_Exercise goal_. Find how many lines of the following entries contain "plus". Reply with the number alone.

START Records provided

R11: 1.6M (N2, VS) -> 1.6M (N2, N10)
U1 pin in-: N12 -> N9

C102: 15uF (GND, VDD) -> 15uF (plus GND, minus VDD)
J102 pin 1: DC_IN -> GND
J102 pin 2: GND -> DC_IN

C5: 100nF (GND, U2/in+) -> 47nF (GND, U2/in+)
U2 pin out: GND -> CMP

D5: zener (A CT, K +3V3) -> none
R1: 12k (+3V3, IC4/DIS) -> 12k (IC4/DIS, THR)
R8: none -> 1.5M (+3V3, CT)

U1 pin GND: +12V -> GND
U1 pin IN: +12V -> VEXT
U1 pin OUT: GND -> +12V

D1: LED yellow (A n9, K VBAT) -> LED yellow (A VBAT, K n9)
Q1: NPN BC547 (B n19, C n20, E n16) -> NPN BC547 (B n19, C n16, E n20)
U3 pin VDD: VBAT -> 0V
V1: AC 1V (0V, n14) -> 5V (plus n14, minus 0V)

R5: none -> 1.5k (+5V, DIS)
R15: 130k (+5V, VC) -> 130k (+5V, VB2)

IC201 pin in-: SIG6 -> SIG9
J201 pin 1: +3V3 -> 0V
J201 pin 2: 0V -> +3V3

END Records provided

_Your response_. 2